## WHAT YOU NEED TO DO
Would you retype all of these records exactly?

## DATA EXTRACT
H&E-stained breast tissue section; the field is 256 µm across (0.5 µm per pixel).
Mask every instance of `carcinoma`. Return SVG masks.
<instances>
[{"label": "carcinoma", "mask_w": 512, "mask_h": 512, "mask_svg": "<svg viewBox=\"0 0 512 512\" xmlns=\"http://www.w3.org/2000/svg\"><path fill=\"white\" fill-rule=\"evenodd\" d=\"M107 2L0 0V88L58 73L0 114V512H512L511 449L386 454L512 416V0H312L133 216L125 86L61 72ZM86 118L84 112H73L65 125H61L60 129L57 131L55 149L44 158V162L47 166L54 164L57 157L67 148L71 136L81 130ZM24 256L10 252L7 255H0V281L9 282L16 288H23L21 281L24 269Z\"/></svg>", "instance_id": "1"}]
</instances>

## OUTPUT
H&E-stained breast tissue section; the field is 256 µm across (0.5 µm per pixel).
Mask every instance of `carcinoma`. Return SVG masks.
<instances>
[{"label": "carcinoma", "mask_w": 512, "mask_h": 512, "mask_svg": "<svg viewBox=\"0 0 512 512\" xmlns=\"http://www.w3.org/2000/svg\"><path fill=\"white\" fill-rule=\"evenodd\" d=\"M107 2L0 0V88L58 73L0 114V512H512L511 449L386 454L512 416V0H312L133 216L125 86L61 72ZM86 118L84 112H73L65 125H61L60 129L57 131L55 149L44 158V162L47 166L54 164L57 157L67 148L71 136L81 130ZM24 256L10 252L7 255H0V281L9 282L16 288H23L21 281L24 269Z\"/></svg>", "instance_id": "1"}]
</instances>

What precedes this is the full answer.